[SUPPLIED MATERIAL — start]

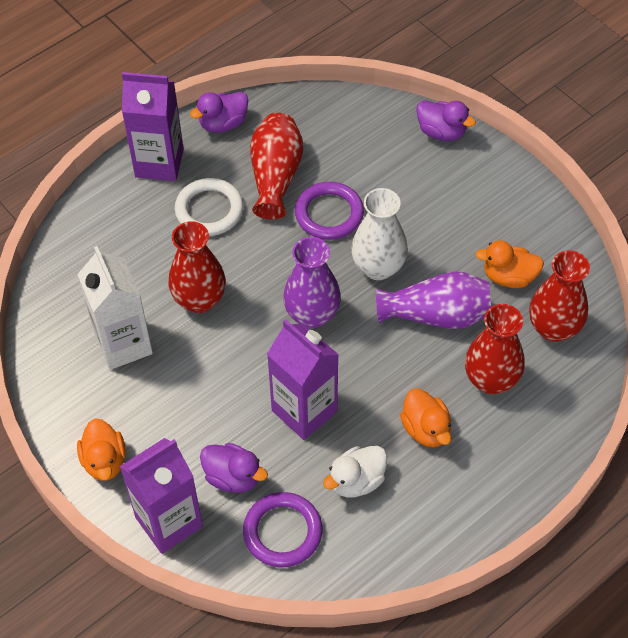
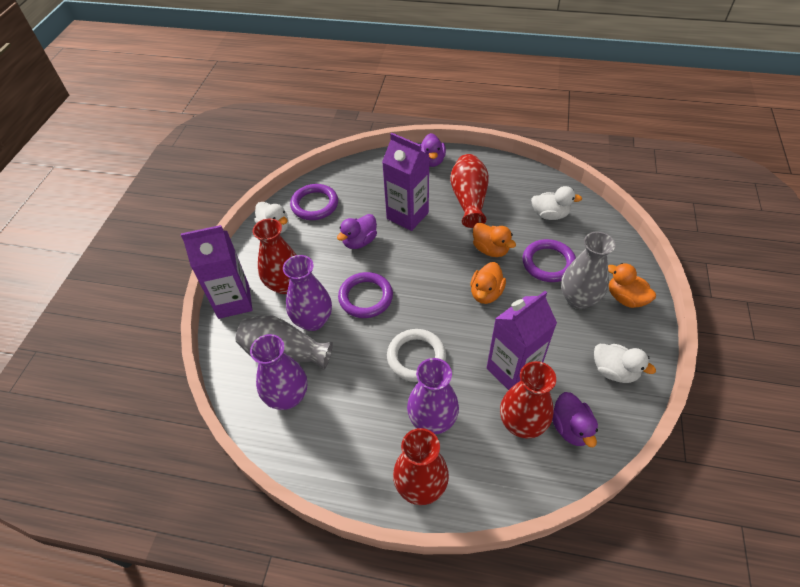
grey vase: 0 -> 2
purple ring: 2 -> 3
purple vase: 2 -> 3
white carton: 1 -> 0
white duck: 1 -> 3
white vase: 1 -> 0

[SUPPLIED MATERIAL — finish]
[SUPPLIED MATERIAL — start]

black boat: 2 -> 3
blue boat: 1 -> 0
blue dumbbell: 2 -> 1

[SUPPLIED MATERIAL — finish]
[SUPPLIED MATERIAL — start]

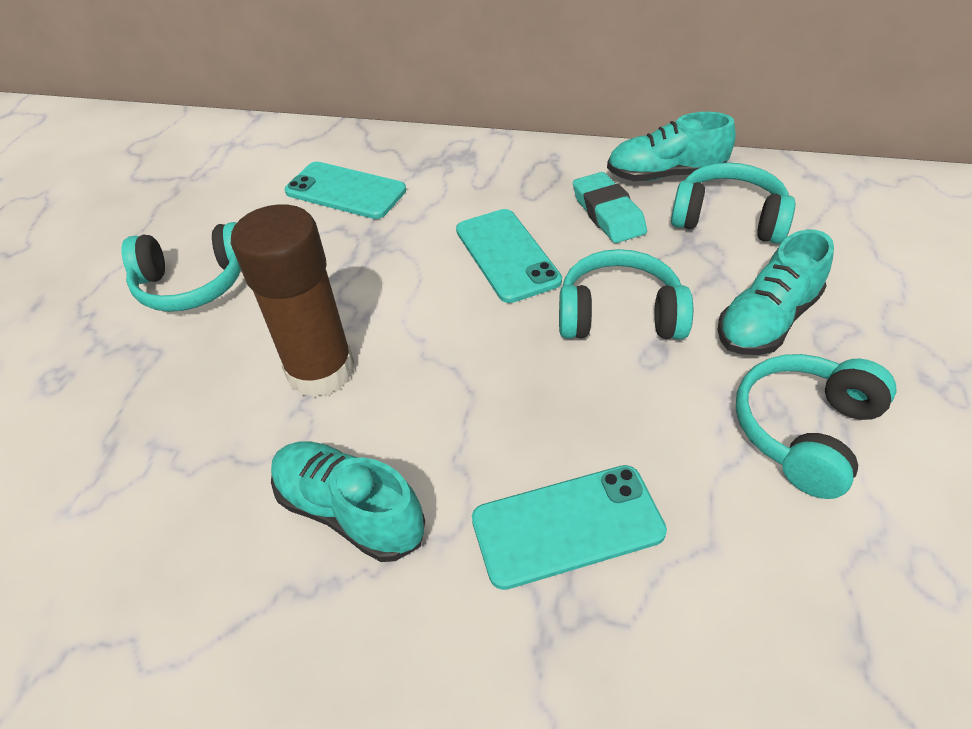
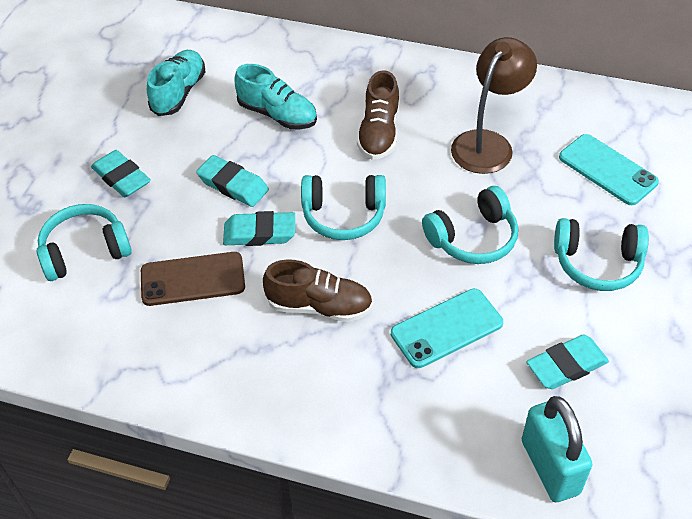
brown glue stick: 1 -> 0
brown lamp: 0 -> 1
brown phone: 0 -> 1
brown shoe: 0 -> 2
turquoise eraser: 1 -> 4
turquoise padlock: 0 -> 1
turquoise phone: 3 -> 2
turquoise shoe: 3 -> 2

[SUPPLIED MATERIAL — finish]

> WORK TASK:
Copy from the entries above each line in which the string "turquoise" can be found.

> YOUR SOLUTION:
turquoise eraser: 1 -> 4
turquoise padlock: 0 -> 1
turquoise phone: 3 -> 2
turquoise shoe: 3 -> 2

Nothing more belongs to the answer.